___ Recorded information
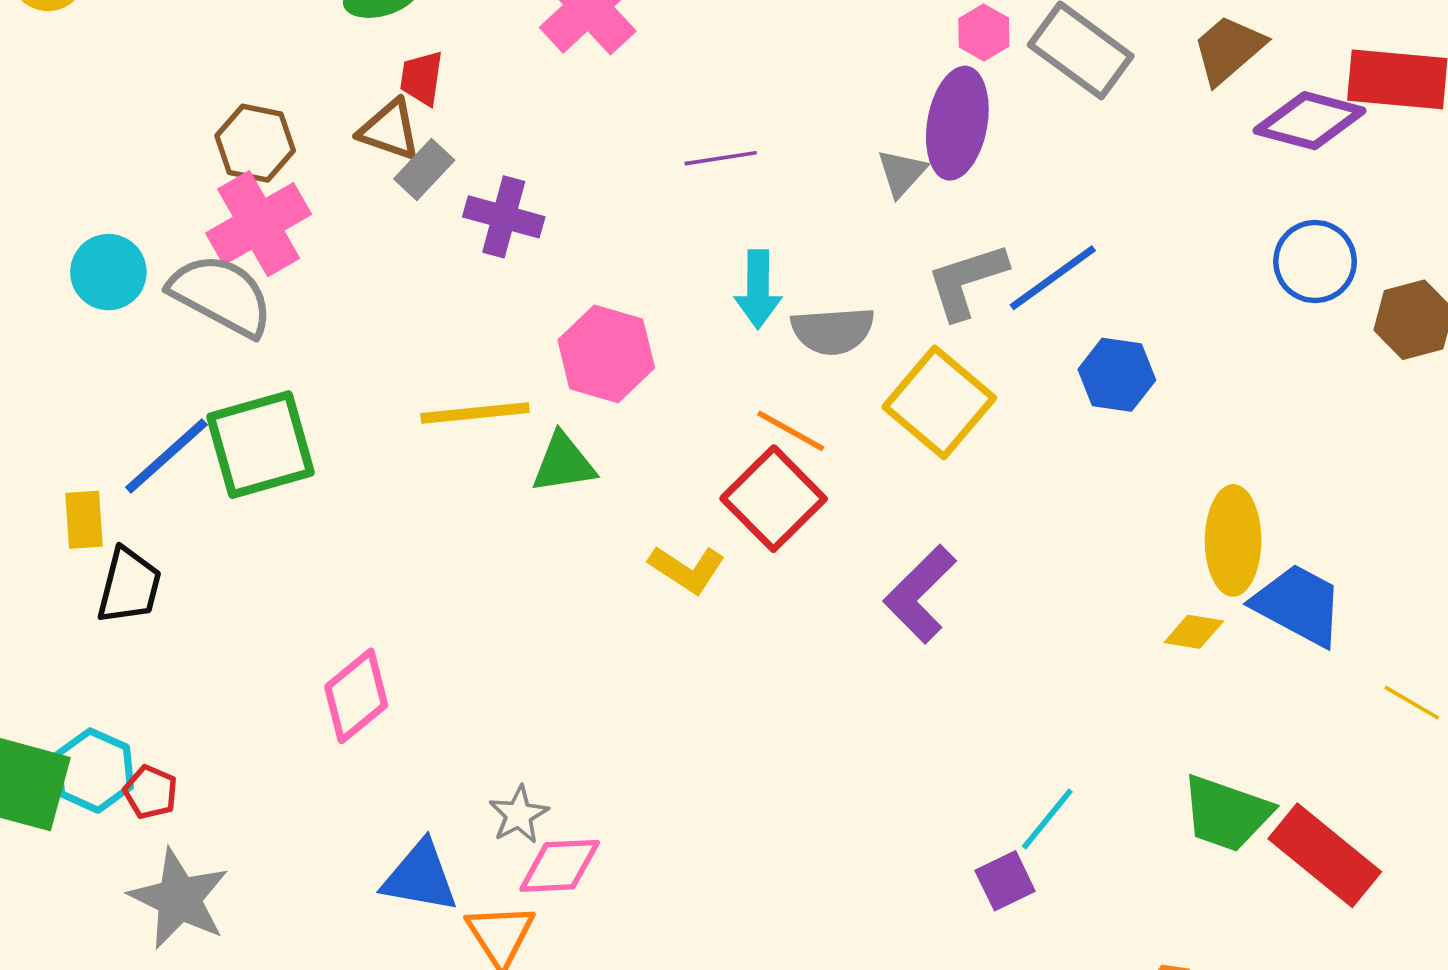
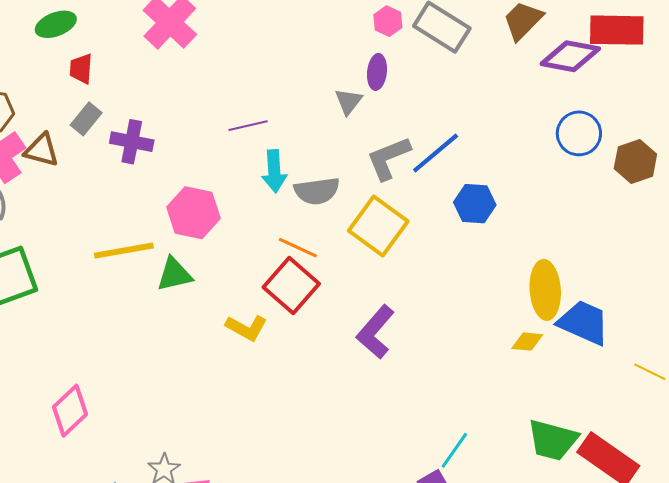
purple ellipse: (957, 123) -> (377, 72), size x0.6
brown triangle: (389, 130) -> (42, 150), moved
purple line: (721, 158) -> (248, 126), moved

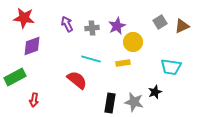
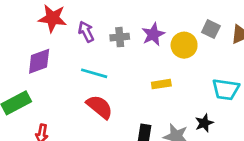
red star: (24, 18) -> (53, 18), moved
gray square: (160, 22) -> (211, 29), turned -32
yellow circle: (133, 42) -> (184, 45), moved
cyan line: (91, 59) -> (94, 73), moved

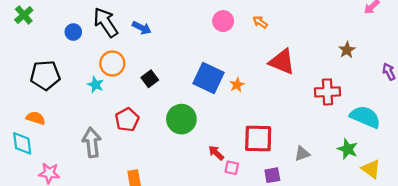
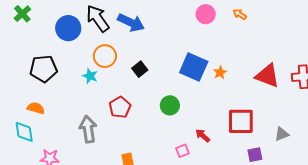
blue arrow: (142, 28) -> (131, 22), size x1.5
blue circle: (73, 32) -> (68, 28), size x1.6
red triangle: (282, 62) -> (267, 76), moved
green circle: (181, 119) -> (170, 105), size x0.7
pink square: (232, 168) -> (182, 151), moved, turned -32

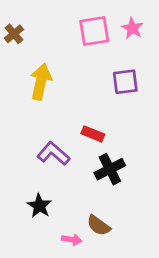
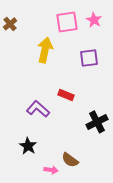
yellow arrow: (41, 82) -> (45, 50), moved
black cross: (110, 169) -> (97, 122), moved

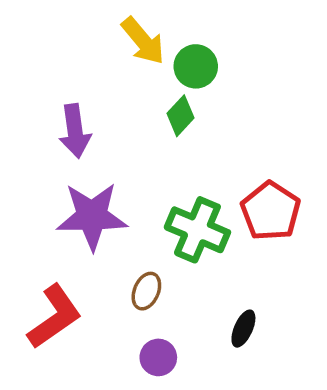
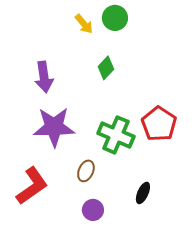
yellow arrow: (143, 41) -> (84, 24), size x0.7
green circle: (196, 66) -> (115, 18), moved

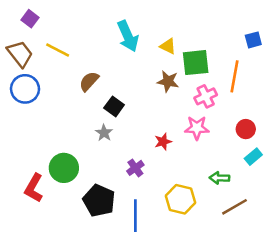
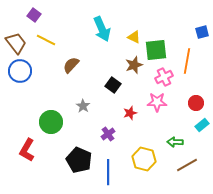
purple square: (30, 19) -> (34, 15), moved
brown star: (168, 81) -> (134, 65), turned -30
black square: (114, 106) -> (113, 85), moved
green circle: (64, 168) -> (51, 122), moved

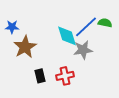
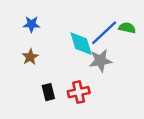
blue star: (12, 27) -> (31, 24), moved
brown star: (25, 47) -> (30, 57), size x0.6

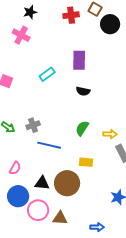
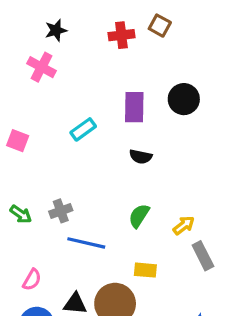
black circle: (110, 24) -> (184, 99), moved
yellow arrow: (110, 134) -> (184, 225), turned -40

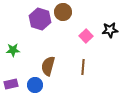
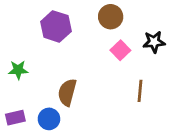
brown circle: (63, 12) -> (111, 17), moved
brown line: (83, 67) -> (140, 91), moved

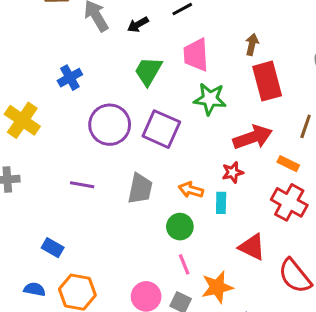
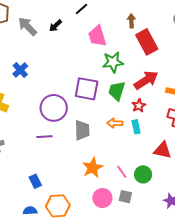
green trapezoid: (148, 71) -> (117, 91), moved
purple circle: (110, 125) -> (54, 108), moved
green circle: (180, 227) -> (143, 174), moved
blue rectangle: (53, 248) -> (35, 181), turned 48
orange star: (217, 287) -> (93, 168), moved

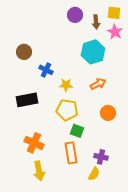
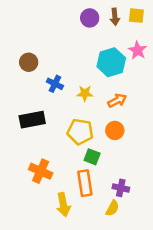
brown arrow: (96, 22) -> (115, 17), moved
pink star: (115, 32) -> (138, 50), moved
yellow star: (66, 85) -> (85, 93), moved
orange circle: (108, 113) -> (115, 130), moved
yellow arrow: (39, 171) -> (63, 205), moved

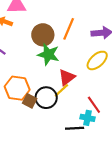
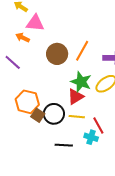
green star: (48, 54) -> (81, 82), moved
yellow line: (61, 90) -> (77, 117), moved, turned 42
black line: (75, 128) -> (64, 145), moved

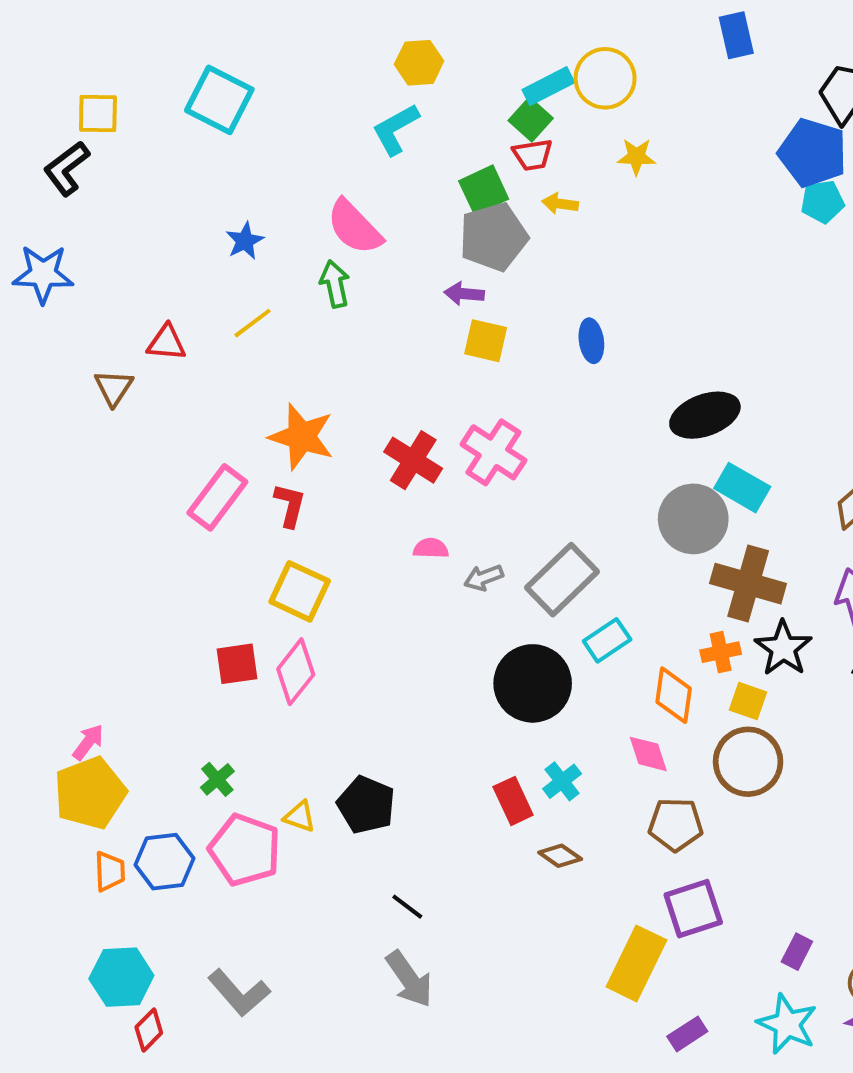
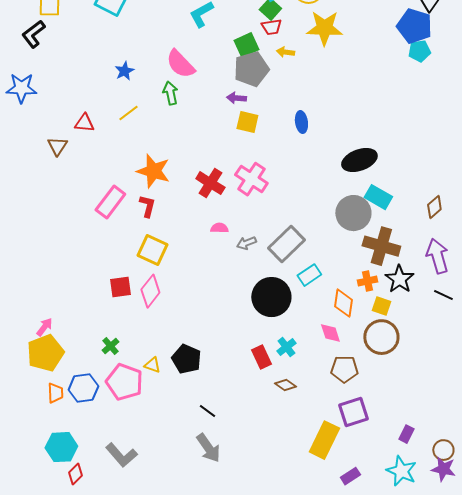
yellow star: (636, 157) -> (324, 28), size x1.8

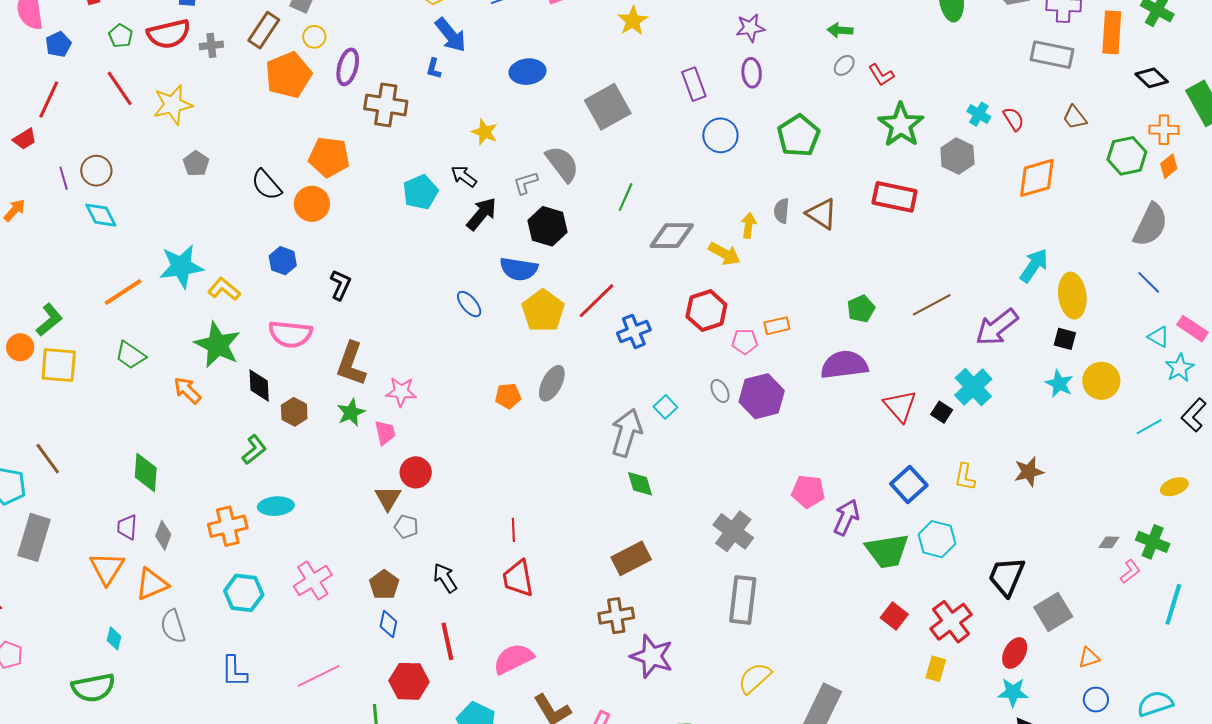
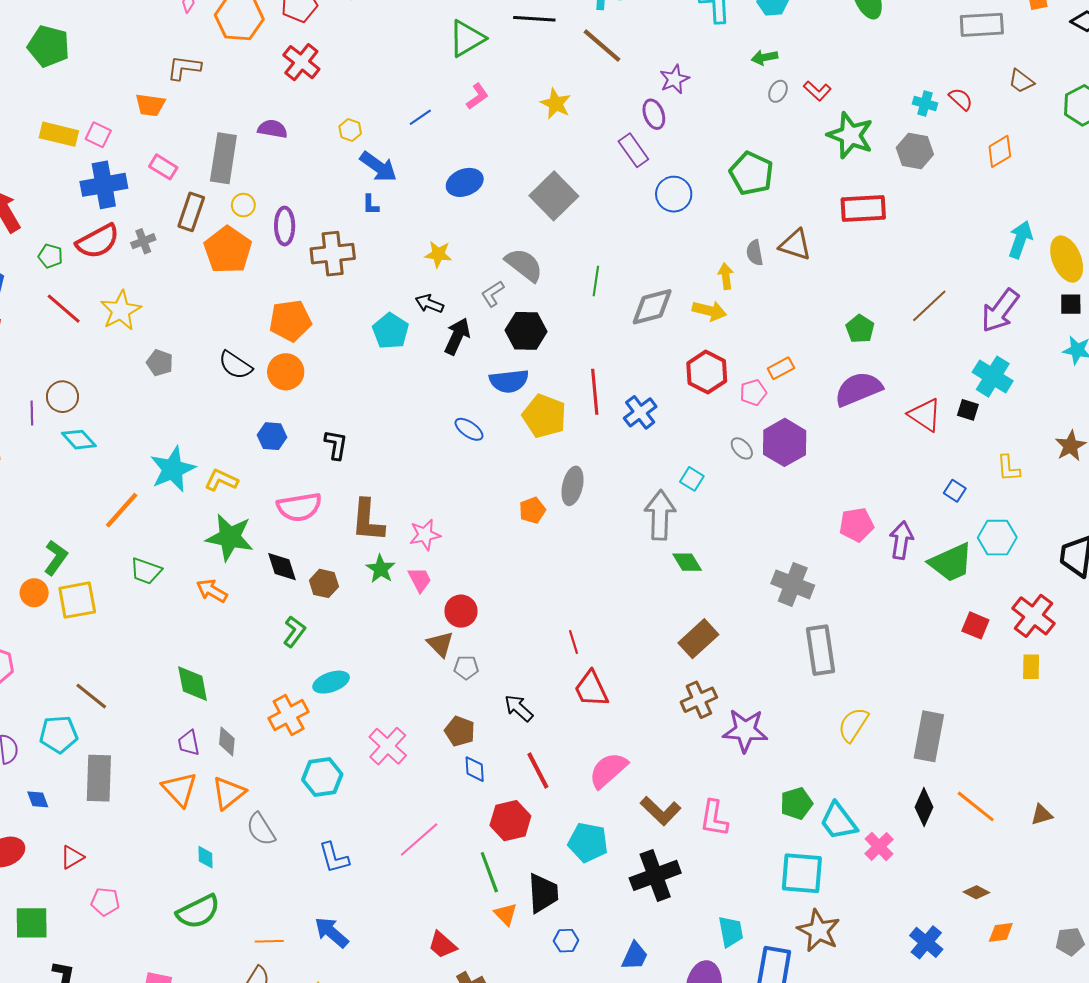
purple ellipse: (752, 73) -> (654, 114), moved
purple line: (64, 178) -> (32, 413), turned 30
orange diamond: (1037, 178) -> (1000, 151), size x0.7
red line: (597, 301) -> (595, 392), turned -36
blue square: (909, 485) -> (955, 491), size x0.6

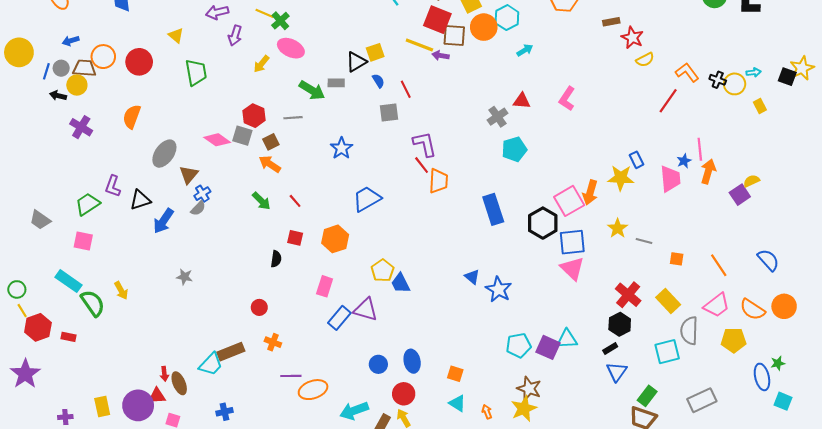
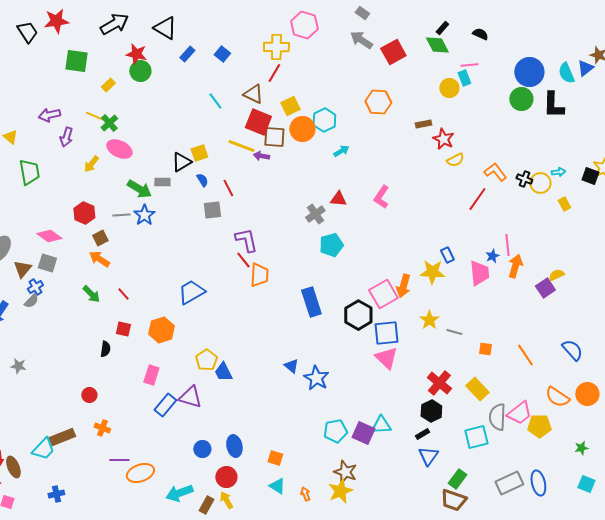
gray square: (242, 136) -> (47, 263), moved
blue star: (341, 148) -> (144, 215), moved
pink trapezoid: (717, 305) -> (519, 413), moved
blue ellipse: (762, 377) -> (538, 483), moved

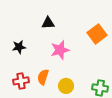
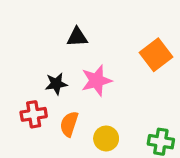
black star: (19, 47) -> (56, 84), moved
red cross: (21, 81) -> (34, 114), moved

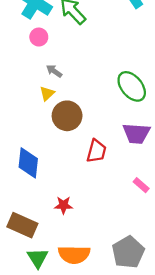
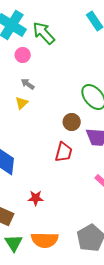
pink circle: (39, 37) -> (23, 55), moved
brown circle: (67, 116) -> (72, 122), moved, size x0.7

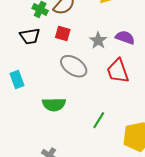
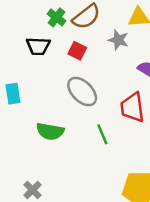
gray star: (98, 40) -> (118, 40), moved, turned -30
green line: (99, 120) -> (102, 134), moved, turned -66

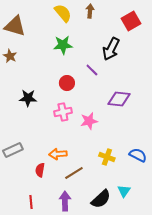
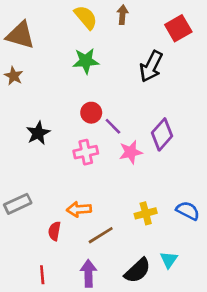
purple line: (92, 70) -> (113, 126), moved
black star: (28, 98) -> (38, 133), turned -30
purple diamond: (119, 99) -> (162, 134), turned -55
pink star: (89, 121) -> (131, 152), moved
yellow cross: (107, 157) -> (146, 213), turned -35

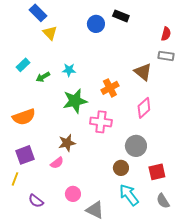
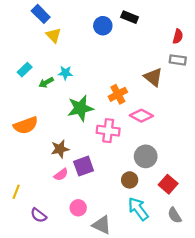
cyan star: (69, 70) -> (65, 73), moved
pink diamond: (144, 108) -> (141, 116), moved, turned 70
brown star: (67, 143) -> (60, 149), moved
purple square: (25, 155) -> (84, 166), moved
red square: (157, 172) -> (168, 184), turned -36

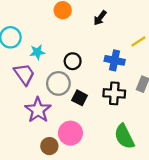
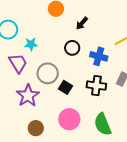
black arrow: (100, 18) -> (82, 23), moved
black circle: (73, 61) -> (72, 48), moved
pink circle: (70, 133) -> (69, 119), moved

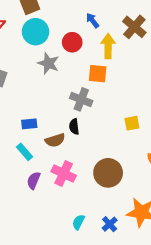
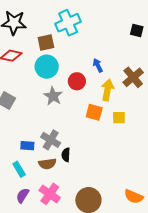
gray cross: (81, 99) -> (51, 140), moved
yellow square: (132, 123) -> (119, 118), moved

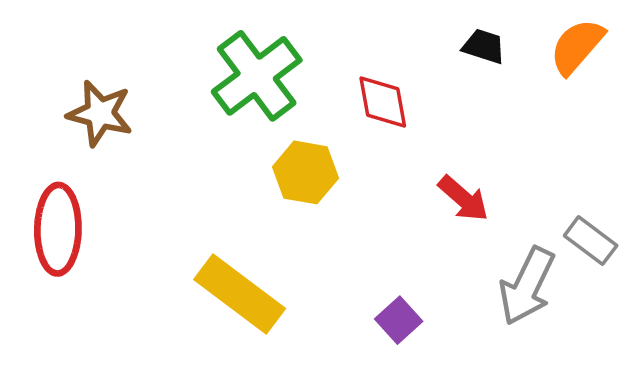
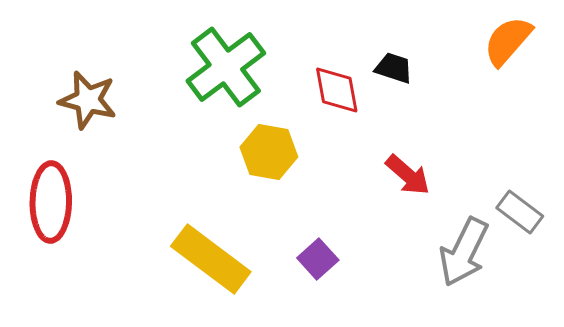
black trapezoid: (484, 46) -> (394, 68), moved
purple square: (399, 320) -> (318, 259), moved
______
Task
Through the line containing "red triangle: (282, 62) -> (267, 76), moved" and no further, restate the data above word for word from its first line, leaving out pictures.

Exercise solution
purple ellipse: (957, 123) -> (377, 72), size x0.6
brown triangle: (389, 130) -> (42, 150), moved
purple line: (721, 158) -> (248, 126), moved

red star: (24, 18) -> (53, 18), moved
gray square: (160, 22) -> (211, 29), turned -32
yellow circle: (133, 42) -> (184, 45), moved
cyan line: (91, 59) -> (94, 73), moved

blue arrow: (142, 28) -> (131, 22), size x1.5
blue circle: (73, 32) -> (68, 28), size x1.6
red triangle: (282, 62) -> (267, 76), moved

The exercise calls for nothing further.